_WORK ITEM_
Omitting every picture, output the records below exactly, please.

RECORDS FOR THIS TASK START

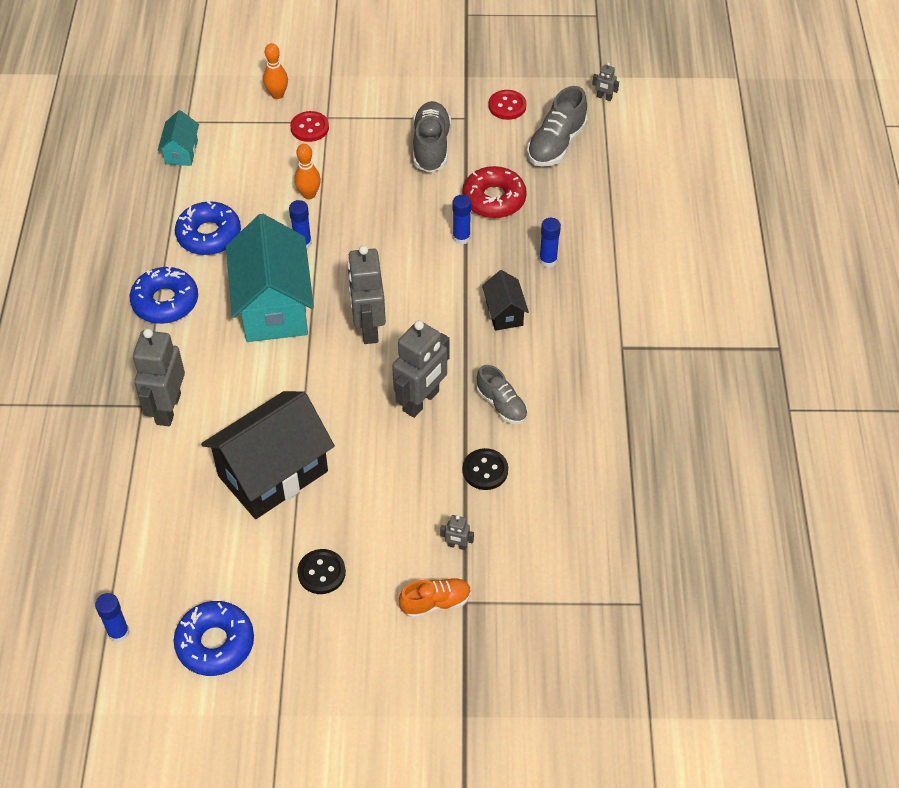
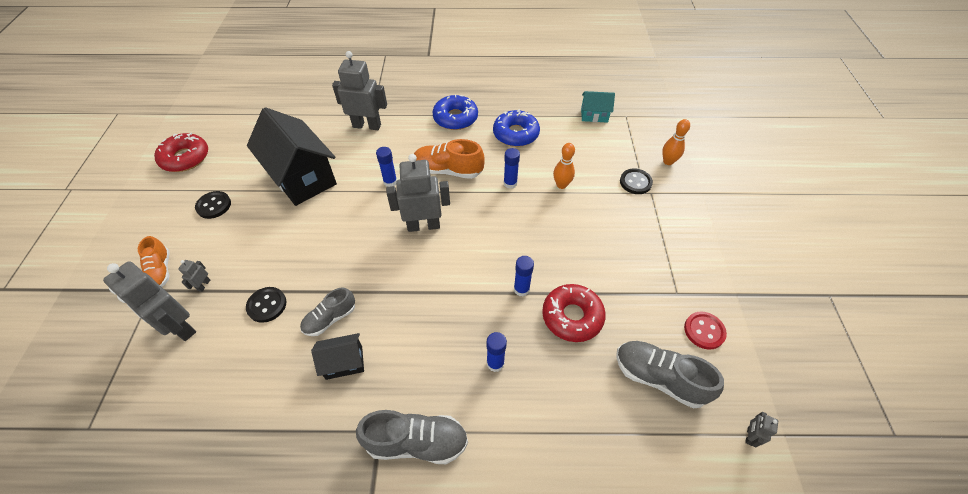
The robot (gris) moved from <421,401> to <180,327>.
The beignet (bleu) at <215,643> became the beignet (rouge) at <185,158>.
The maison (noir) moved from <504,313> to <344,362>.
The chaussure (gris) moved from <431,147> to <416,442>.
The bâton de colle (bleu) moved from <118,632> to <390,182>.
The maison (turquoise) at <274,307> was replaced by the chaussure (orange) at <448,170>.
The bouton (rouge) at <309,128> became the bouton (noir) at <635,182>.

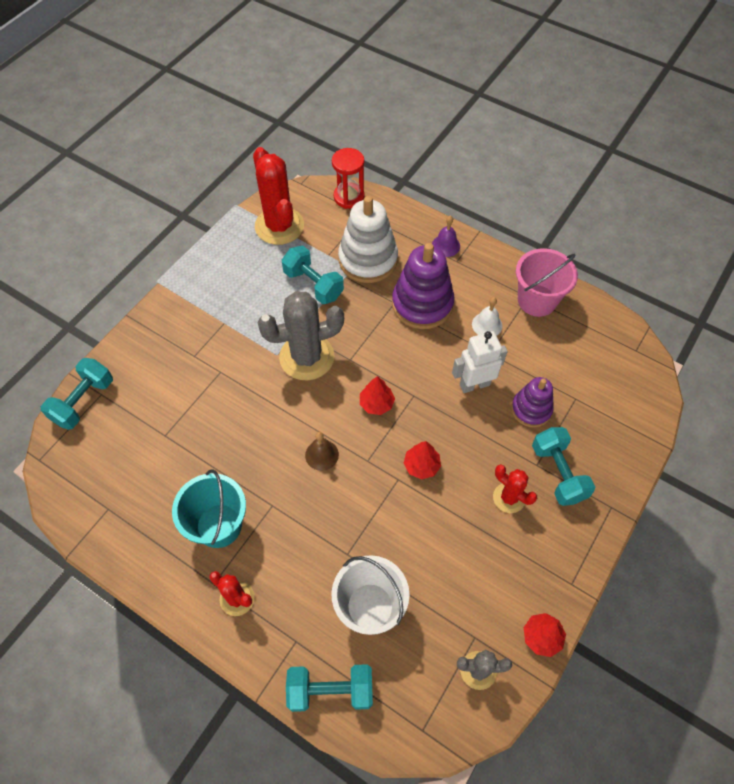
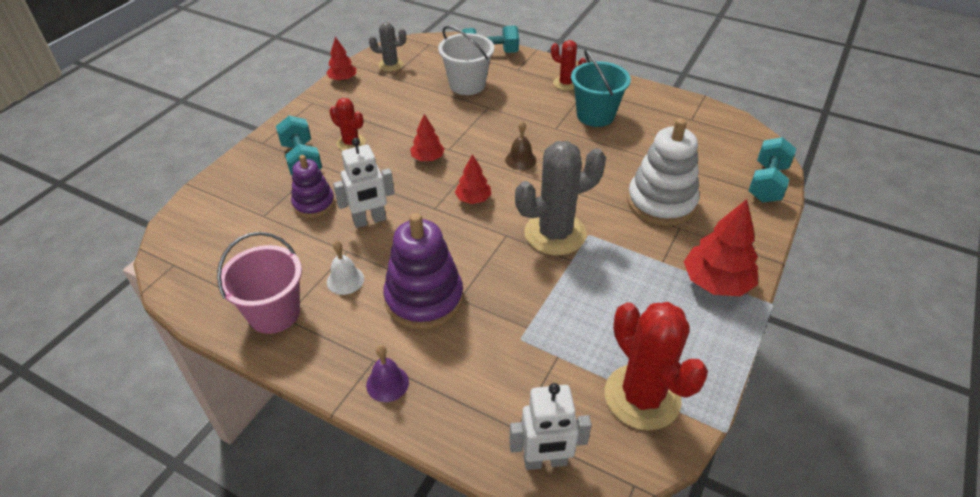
The sablier (rouge) at <349,197> was replaced by the robot (blanc) at <545,461>.
The jouet à empiler (blanc) moved from <368,260> to <661,202>.
The arbre (rouge) at <716,282> appeared.
The haltère (turquoise) at <313,284> disappeared.

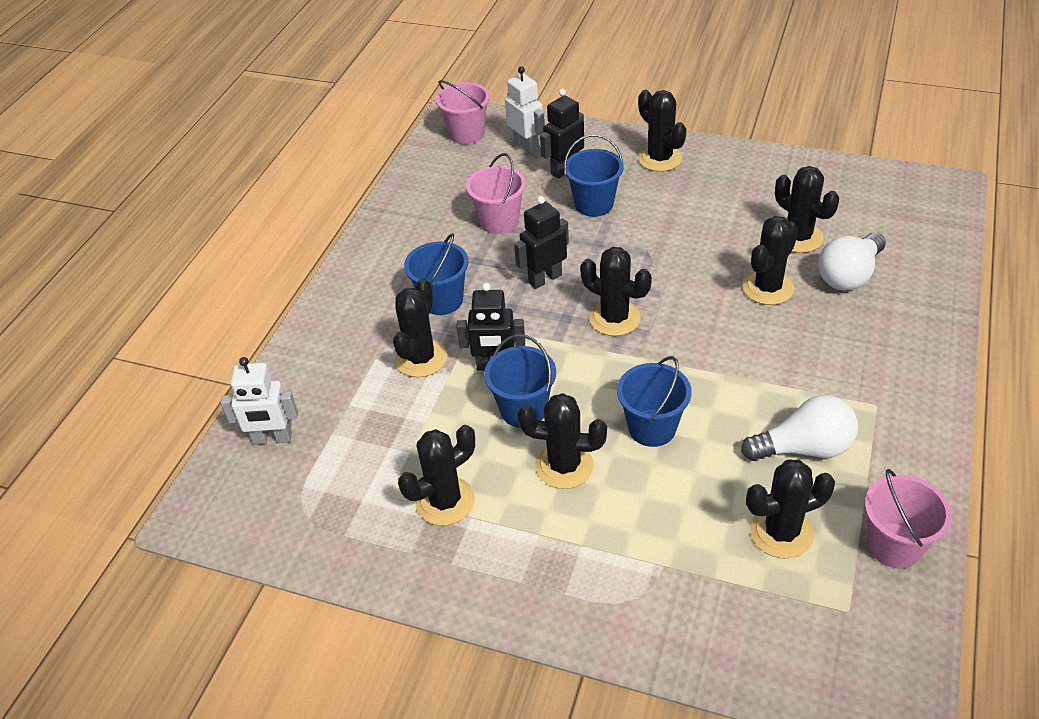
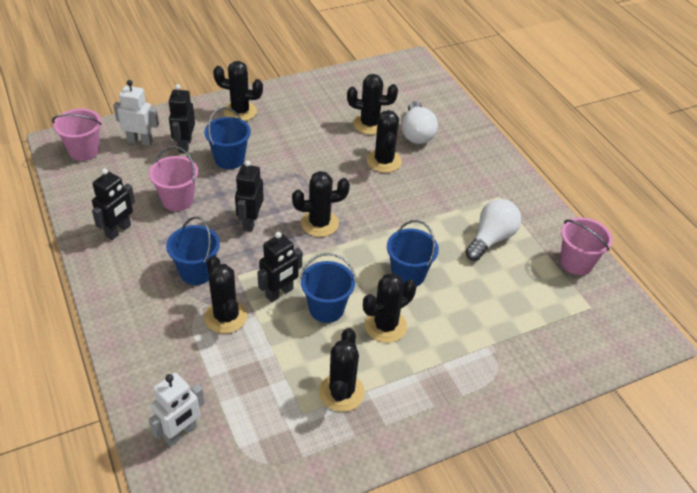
The robot (noir) at <118,231> appeared.
The cactus (noir) at <781,532> disappeared.

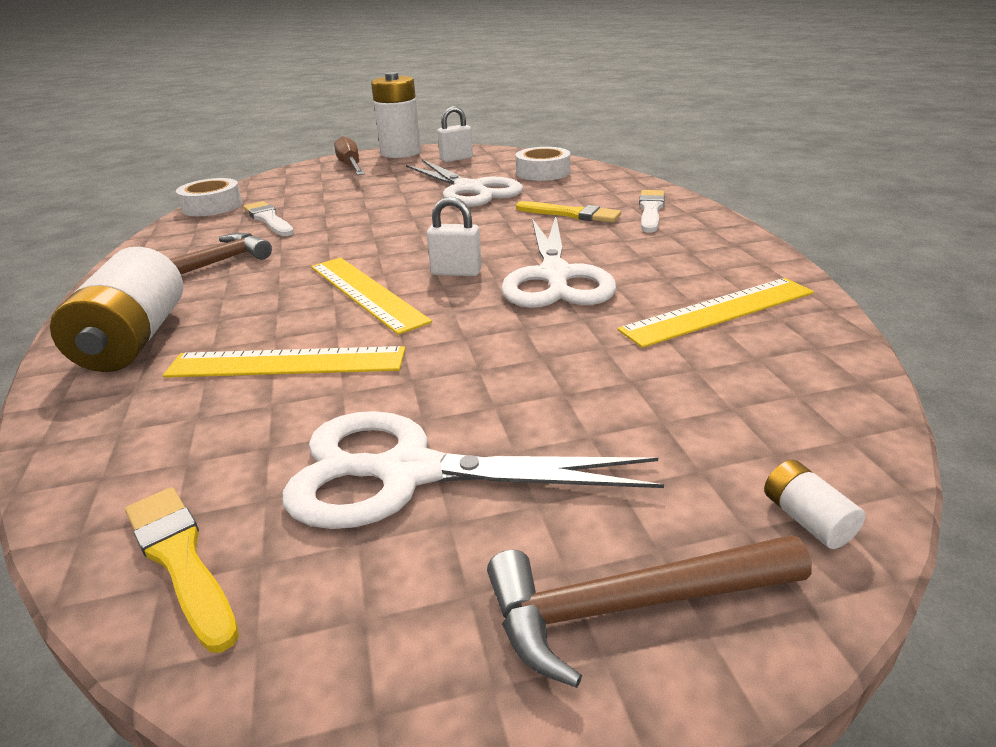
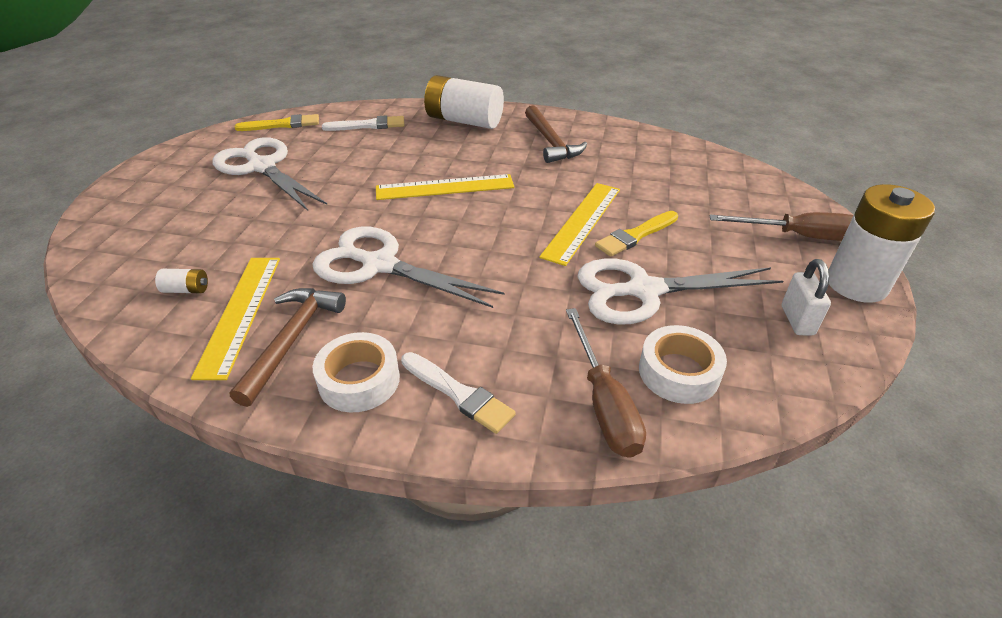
The pile (blanc) moved from <806,519> to <186,290>.
The ciseaux (blanc) at <408,472> turned 75 degrees counterclockwise.
The marteau (marron) moved from <630,606> to <292,340>.
The ruban adhésif (blanc) moved from <212,206> to <359,380>.
The pinceau (blanc) moved from <269,219> to <368,125>.
The règle (jaune) moved from <286,363> to <582,221>.
The tournevis (marron) at <604,403> appeared.
The pinceau (jaune) moved from <571,214> to <635,235>.
The cadenas (blanc) at <456,272> disappeared.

RECORDS FOR THIS TASK END

_EXERCISE RESPONSE_
The robot (gris) moved from <421,401> to <180,327>.
The beignet (bleu) at <215,643> became the beignet (rouge) at <185,158>.
The maison (noir) moved from <504,313> to <344,362>.
The chaussure (gris) moved from <431,147> to <416,442>.
The bâton de colle (bleu) moved from <118,632> to <390,182>.
The maison (turquoise) at <274,307> was replaced by the chaussure (orange) at <448,170>.
The bouton (rouge) at <309,128> became the bouton (noir) at <635,182>.

The sablier (rouge) at <349,197> was replaced by the robot (blanc) at <545,461>.
The jouet à empiler (blanc) moved from <368,260> to <661,202>.
The arbre (rouge) at <716,282> appeared.
The haltère (turquoise) at <313,284> disappeared.

The robot (noir) at <118,231> appeared.
The cactus (noir) at <781,532> disappeared.

The pile (blanc) moved from <806,519> to <186,290>.
The ciseaux (blanc) at <408,472> turned 75 degrees counterclockwise.
The marteau (marron) moved from <630,606> to <292,340>.
The ruban adhésif (blanc) moved from <212,206> to <359,380>.
The pinceau (blanc) moved from <269,219> to <368,125>.
The règle (jaune) moved from <286,363> to <582,221>.
The tournevis (marron) at <604,403> appeared.
The pinceau (jaune) moved from <571,214> to <635,235>.
The cadenas (blanc) at <456,272> disappeared.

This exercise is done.